*Problem:*
Reproduce the data in full, exactly as given, leaving images out.

*Records supplied:*
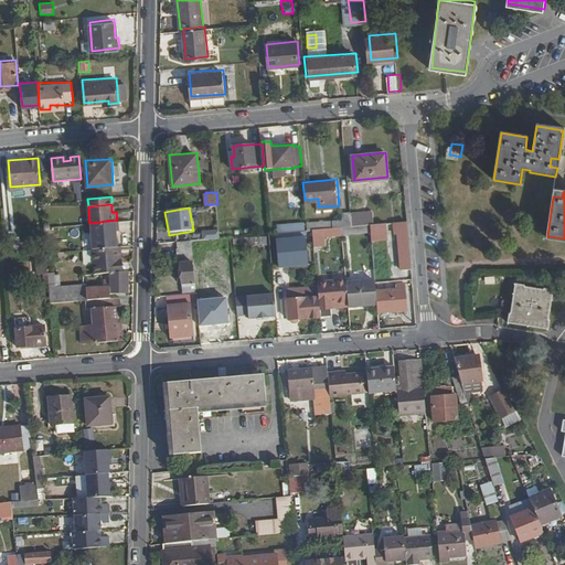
[(221,237),(217,210),(206,210),(209,238),(221,237)]
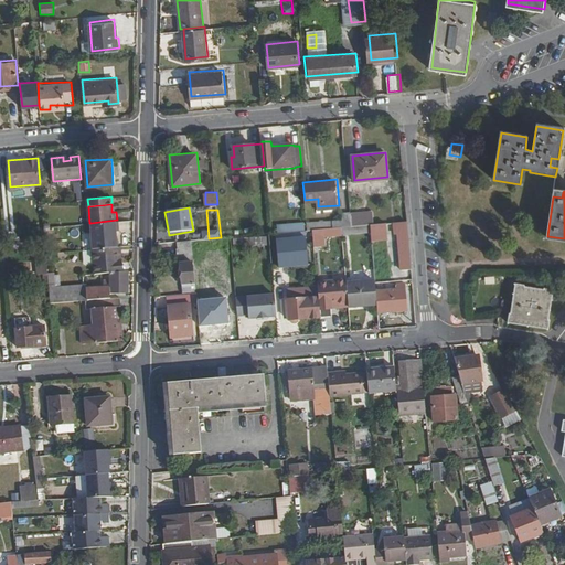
[(351,225),(350,210),(341,211),(341,217),(306,221),(307,230),(315,228),(326,227),(351,225)]
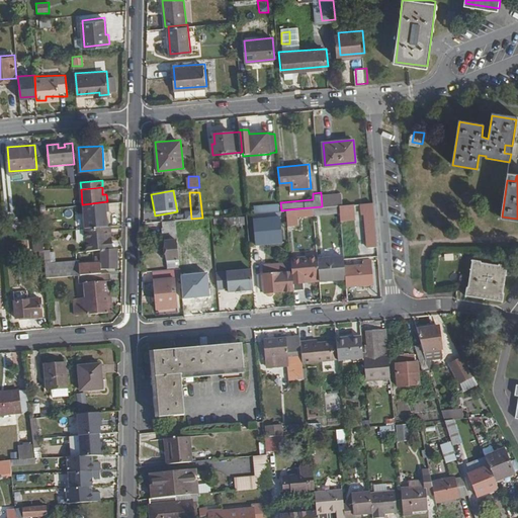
[(108,226),(107,211),(110,211),(109,201),(107,201),(83,204),(85,228),(108,226)]
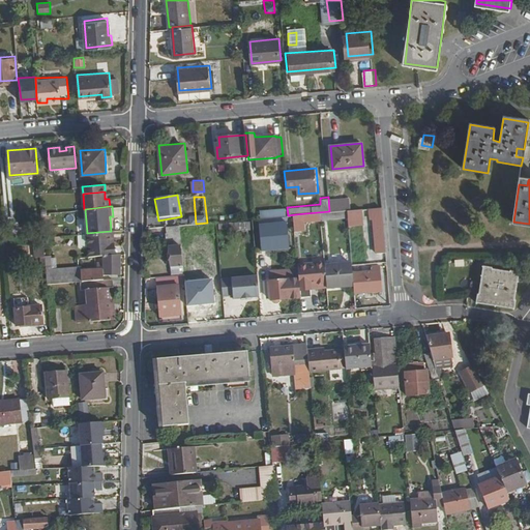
[(387,252),(383,206),(371,207),(372,219),(376,219),(379,253),(387,252)]
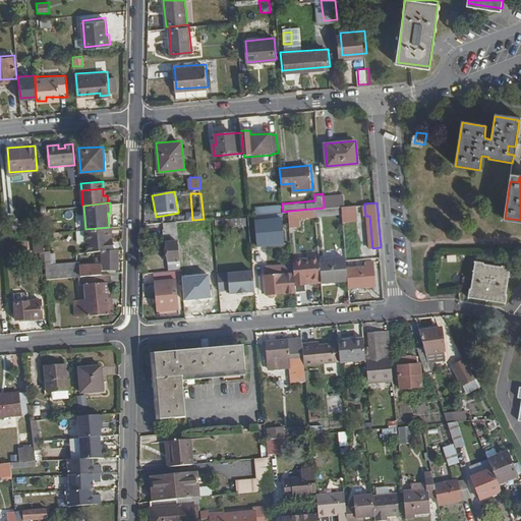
[(357,219),(356,205),(343,206),(344,220),(357,219)]
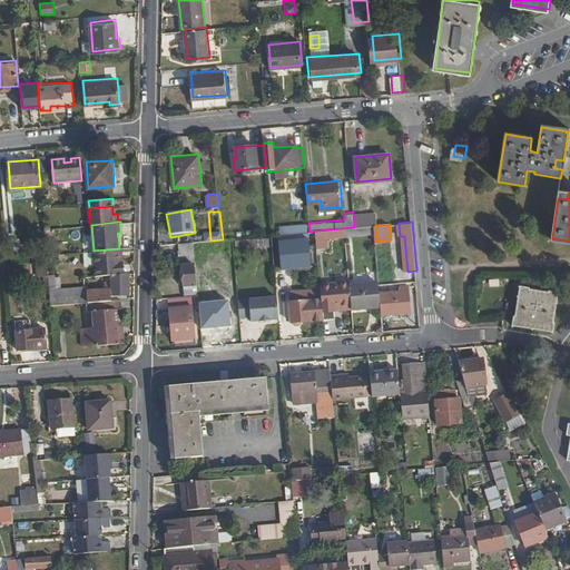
[(331,247),(328,229),(317,231),(320,248),(331,247)]
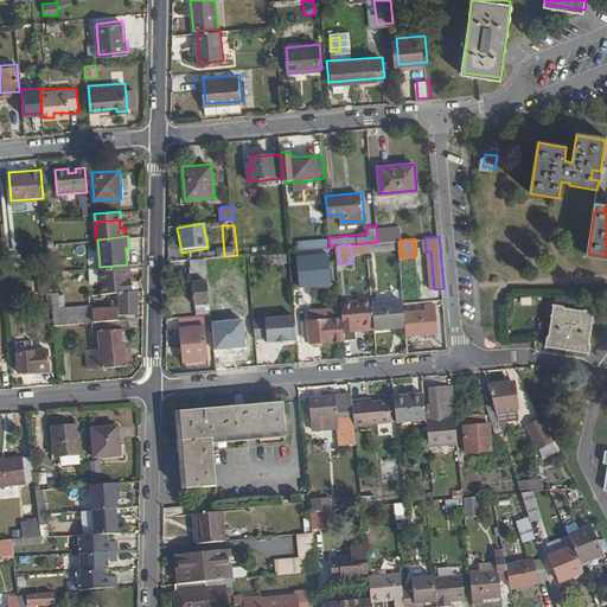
[(295,255),(296,288),(330,287),(328,255),(295,255)]
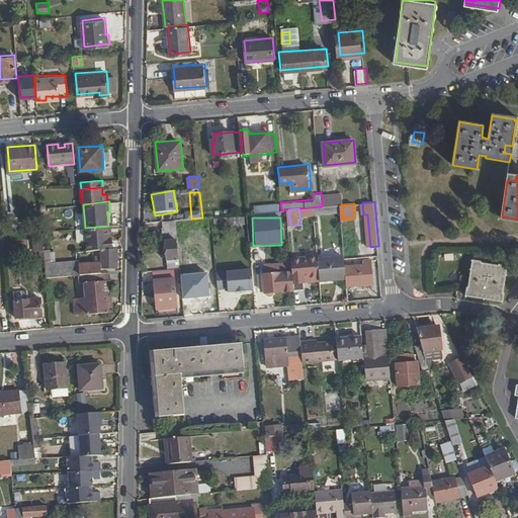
[(178,259),(176,227),(178,227),(177,220),(164,221),(164,228),(167,228),(169,260),(178,259)]
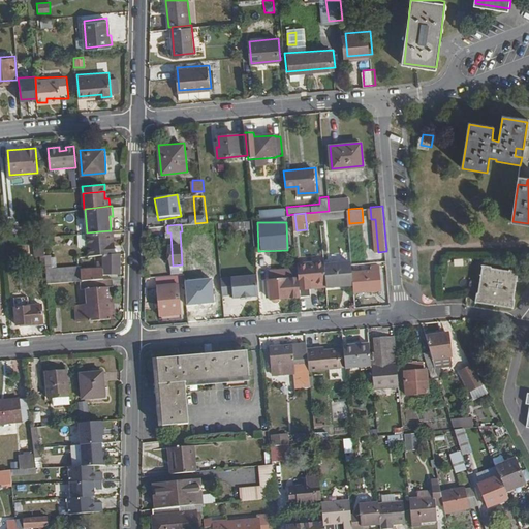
[(60,235),(60,226),(42,227),(43,237),(60,235)]
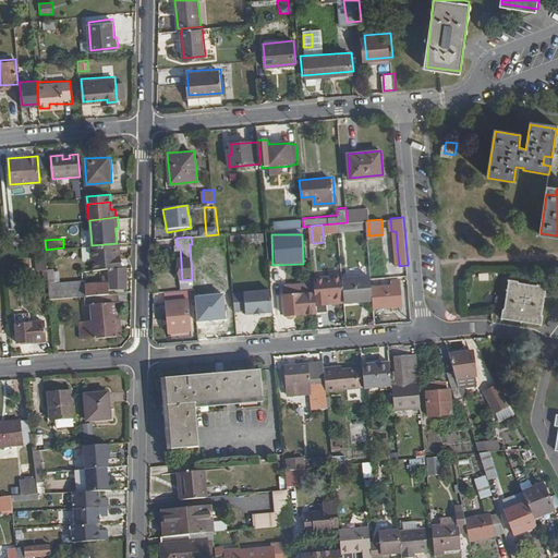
[(123,266),(121,243),(117,243),(92,245),(95,269),(109,268),(123,266)]
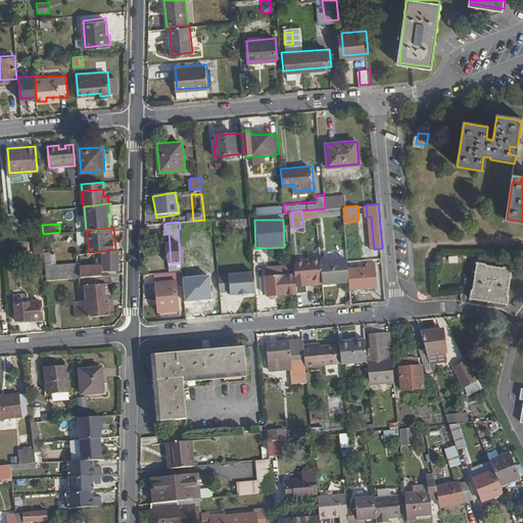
[(119,270),(119,249),(115,249),(102,251),(102,263),(80,263),(80,274),(102,275),(102,270),(119,270)]
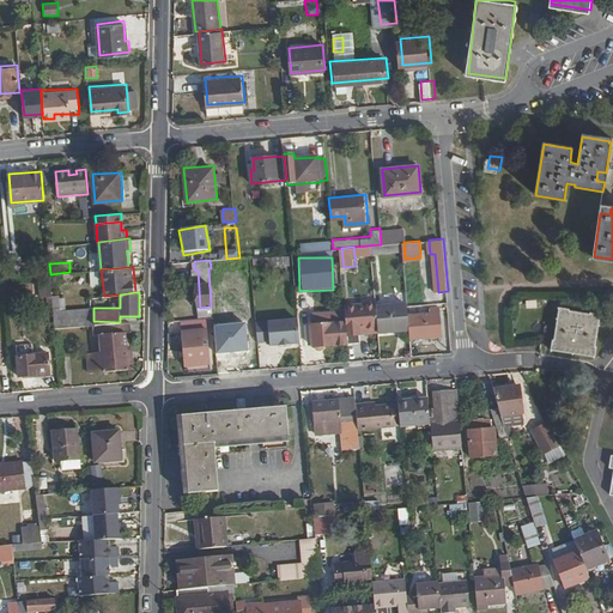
[(54,327),(91,327),(91,310),(64,310),(64,298),(53,298),(54,327)]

*Solution to the problem:*
[(221,237),(217,210),(206,210),(209,238),(221,237)]
[(351,225),(350,210),(341,211),(341,217),(306,221),(307,230),(315,228),(326,227),(351,225)]
[(108,226),(107,211),(110,211),(109,201),(107,201),(83,204),(85,228),(108,226)]
[(387,252),(383,206),(371,207),(372,219),(376,219),(379,253),(387,252)]
[(357,219),(356,205),(343,206),(344,220),(357,219)]
[(331,247),(328,229),(317,231),(320,248),(331,247)]
[(295,255),(296,288),(330,287),(328,255),(295,255)]
[(178,259),(176,227),(178,227),(177,220),(164,221),(164,228),(167,228),(169,260),(178,259)]
[(60,235),(60,226),(42,227),(43,237),(60,235)]
[(123,266),(121,243),(117,243),(92,245),(95,269),(109,268),(123,266)]
[(119,270),(119,249),(115,249),(102,251),(102,263),(80,263),(80,274),(102,275),(102,270),(119,270)]
[(54,327),(91,327),(91,310),(64,310),(64,298),(53,298),(54,327)]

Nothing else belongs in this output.